=== Données d'entrée ===

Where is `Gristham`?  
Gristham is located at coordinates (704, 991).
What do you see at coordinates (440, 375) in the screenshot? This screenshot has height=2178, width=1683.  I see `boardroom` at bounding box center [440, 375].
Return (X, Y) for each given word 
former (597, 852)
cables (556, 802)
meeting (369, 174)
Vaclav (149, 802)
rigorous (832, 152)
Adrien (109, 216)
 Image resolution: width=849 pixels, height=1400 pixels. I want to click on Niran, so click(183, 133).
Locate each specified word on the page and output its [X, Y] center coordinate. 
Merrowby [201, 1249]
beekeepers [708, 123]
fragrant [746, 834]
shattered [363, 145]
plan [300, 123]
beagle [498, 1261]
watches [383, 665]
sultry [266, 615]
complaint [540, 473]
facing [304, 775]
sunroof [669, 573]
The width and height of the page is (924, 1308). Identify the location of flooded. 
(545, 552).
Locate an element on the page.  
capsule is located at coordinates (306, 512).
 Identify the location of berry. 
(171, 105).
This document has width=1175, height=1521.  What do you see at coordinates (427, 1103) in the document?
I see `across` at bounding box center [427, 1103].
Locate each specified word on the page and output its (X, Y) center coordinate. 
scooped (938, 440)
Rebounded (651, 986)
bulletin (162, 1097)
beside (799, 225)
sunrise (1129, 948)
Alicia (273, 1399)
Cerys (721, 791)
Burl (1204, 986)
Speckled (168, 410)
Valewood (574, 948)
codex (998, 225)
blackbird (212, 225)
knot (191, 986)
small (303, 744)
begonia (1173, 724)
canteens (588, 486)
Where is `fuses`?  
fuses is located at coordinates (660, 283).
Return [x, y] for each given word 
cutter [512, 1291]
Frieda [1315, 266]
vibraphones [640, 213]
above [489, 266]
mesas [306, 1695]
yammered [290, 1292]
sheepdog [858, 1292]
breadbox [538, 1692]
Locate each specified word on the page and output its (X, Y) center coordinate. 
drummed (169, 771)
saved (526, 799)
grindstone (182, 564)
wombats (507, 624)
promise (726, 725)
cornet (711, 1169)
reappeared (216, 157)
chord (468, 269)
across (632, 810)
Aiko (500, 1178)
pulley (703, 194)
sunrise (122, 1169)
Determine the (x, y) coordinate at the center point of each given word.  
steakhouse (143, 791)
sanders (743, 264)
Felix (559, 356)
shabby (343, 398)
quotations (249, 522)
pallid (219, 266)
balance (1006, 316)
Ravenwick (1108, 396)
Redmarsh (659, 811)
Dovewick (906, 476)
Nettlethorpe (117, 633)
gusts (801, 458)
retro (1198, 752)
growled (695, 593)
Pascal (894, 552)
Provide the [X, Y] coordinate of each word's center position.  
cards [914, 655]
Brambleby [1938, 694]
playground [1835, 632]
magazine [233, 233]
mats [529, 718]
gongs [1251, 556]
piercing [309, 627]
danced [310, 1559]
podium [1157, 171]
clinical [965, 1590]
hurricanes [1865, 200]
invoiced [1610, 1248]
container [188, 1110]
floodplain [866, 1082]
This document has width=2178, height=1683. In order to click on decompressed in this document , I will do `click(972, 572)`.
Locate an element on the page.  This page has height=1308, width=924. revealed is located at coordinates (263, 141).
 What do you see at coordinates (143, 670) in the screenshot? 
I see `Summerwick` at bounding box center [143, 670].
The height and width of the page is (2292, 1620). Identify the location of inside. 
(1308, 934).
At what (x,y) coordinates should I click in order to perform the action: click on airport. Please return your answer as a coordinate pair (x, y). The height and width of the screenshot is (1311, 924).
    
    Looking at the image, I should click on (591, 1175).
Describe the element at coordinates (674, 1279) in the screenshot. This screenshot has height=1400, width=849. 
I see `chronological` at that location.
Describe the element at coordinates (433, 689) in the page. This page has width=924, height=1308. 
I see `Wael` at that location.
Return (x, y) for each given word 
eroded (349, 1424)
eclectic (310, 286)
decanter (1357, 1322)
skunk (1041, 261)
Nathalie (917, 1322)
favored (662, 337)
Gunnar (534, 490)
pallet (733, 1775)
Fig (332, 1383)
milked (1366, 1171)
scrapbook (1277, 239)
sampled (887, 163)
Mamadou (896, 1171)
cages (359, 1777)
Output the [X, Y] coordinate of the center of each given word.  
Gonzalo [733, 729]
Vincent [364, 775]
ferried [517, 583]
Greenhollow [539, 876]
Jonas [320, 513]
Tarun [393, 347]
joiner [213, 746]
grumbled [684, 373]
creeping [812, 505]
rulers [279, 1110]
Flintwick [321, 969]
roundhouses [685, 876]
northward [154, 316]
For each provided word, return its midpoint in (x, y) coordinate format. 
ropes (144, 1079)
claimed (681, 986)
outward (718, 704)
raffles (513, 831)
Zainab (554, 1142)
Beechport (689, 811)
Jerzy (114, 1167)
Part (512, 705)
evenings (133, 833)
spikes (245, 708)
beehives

===

Énoncé: Commencez à la ligne qui contient "sunrise (122, 1169)" et arrêtez-vous après celle qui contient "Nettlethorpe (117, 633)". Réécrivez ces enregistrements sous forme de CSV à deux colonnes, intitulées requete et resultat, avec une ligne par enregistrement qui donne son texte puis sa réponse, chacun dans un champ entre guillemets où les retours à la ligne deviennent des espaces.

Réponse ci-dessous:
requete,resultat
"sunrise","(122, 1169)"
"Determine the (x, y) coordinate at the center point of each given word. steakhouse","(143, 791)"
"sanders","(743, 264)"
"Felix","(559, 356)"
"shabby","(343, 398)"
"quotations","(249, 522)"
"pallid","(219, 266)"
"balance","(1006, 316)"
"Ravenwick","(1108, 396)"
"Redmarsh","(659, 811)"
"Dovewick","(906, 476)"
"Nettlethorpe","(117, 633)"